* _Task inputs_:
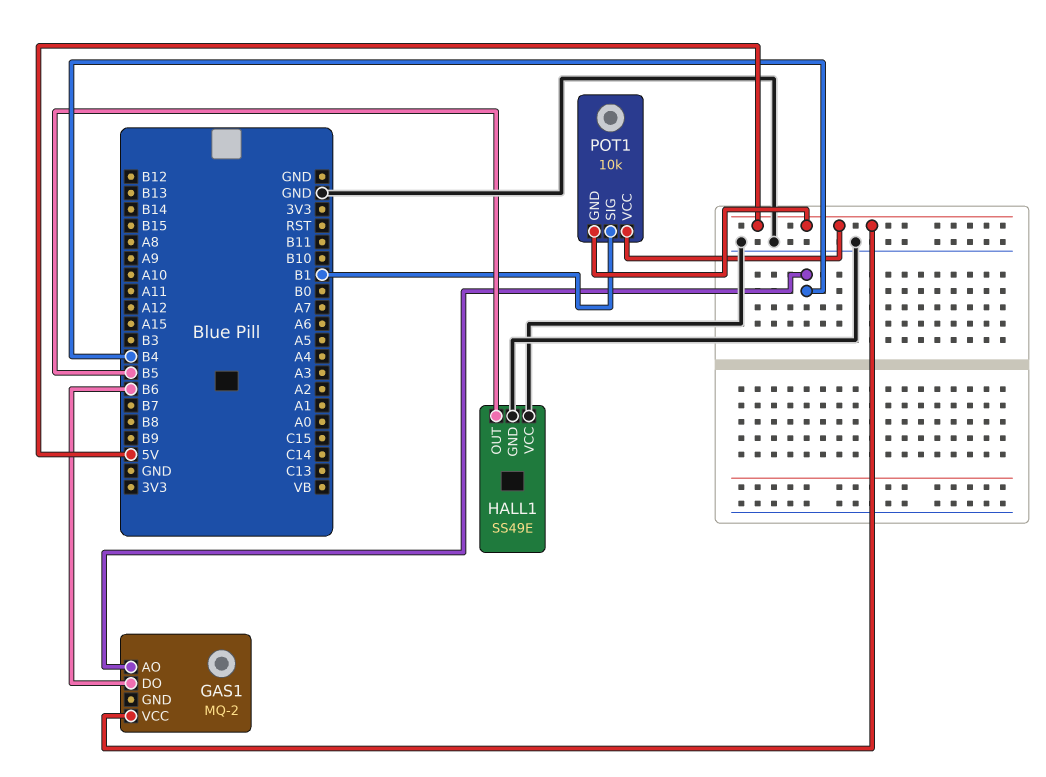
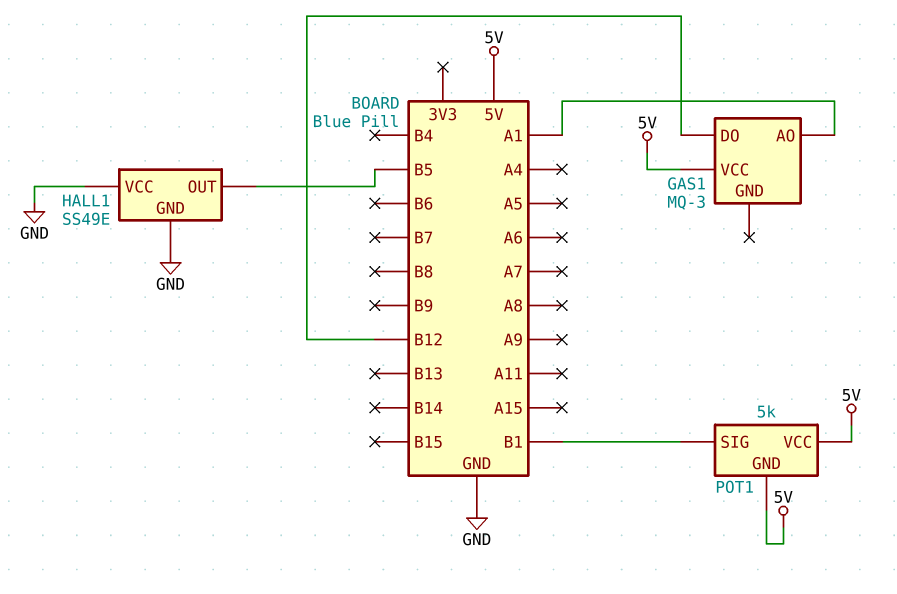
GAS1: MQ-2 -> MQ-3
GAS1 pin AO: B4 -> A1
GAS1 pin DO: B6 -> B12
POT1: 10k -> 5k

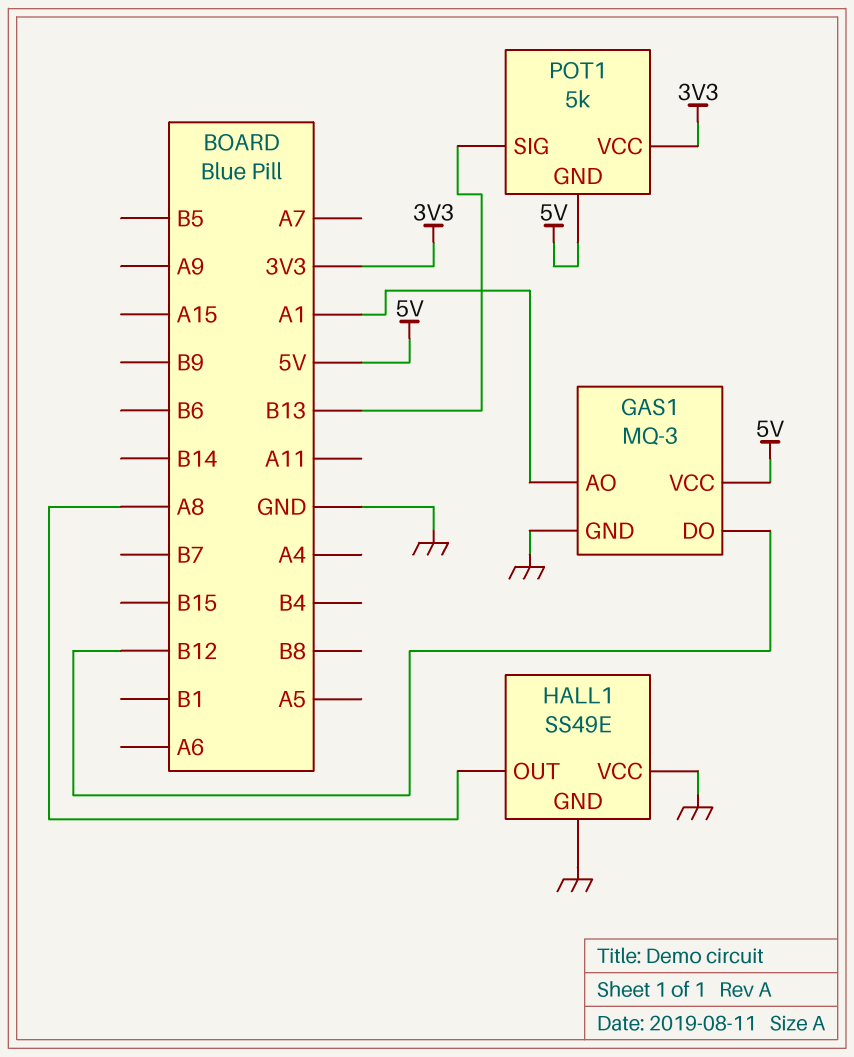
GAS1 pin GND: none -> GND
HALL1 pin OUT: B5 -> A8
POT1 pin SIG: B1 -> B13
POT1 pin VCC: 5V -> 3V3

* * *

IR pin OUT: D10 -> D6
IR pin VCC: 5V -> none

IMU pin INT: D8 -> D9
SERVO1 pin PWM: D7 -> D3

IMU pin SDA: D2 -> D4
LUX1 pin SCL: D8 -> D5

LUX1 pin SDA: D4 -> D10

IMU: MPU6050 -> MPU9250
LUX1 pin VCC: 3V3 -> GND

* _Problem requirements_: Copy word for word the span of the records above that begins at the line with "GAS1: MQ-2 -> MQ-3" and ends at the line with "POT1 pin VCC: 5V -> 3V3", including those two lines but not the pictures.

* _Written answer_:
GAS1: MQ-2 -> MQ-3
GAS1 pin AO: B4 -> A1
GAS1 pin DO: B6 -> B12
POT1: 10k -> 5k

GAS1 pin GND: none -> GND
HALL1 pin OUT: B5 -> A8
POT1 pin SIG: B1 -> B13
POT1 pin VCC: 5V -> 3V3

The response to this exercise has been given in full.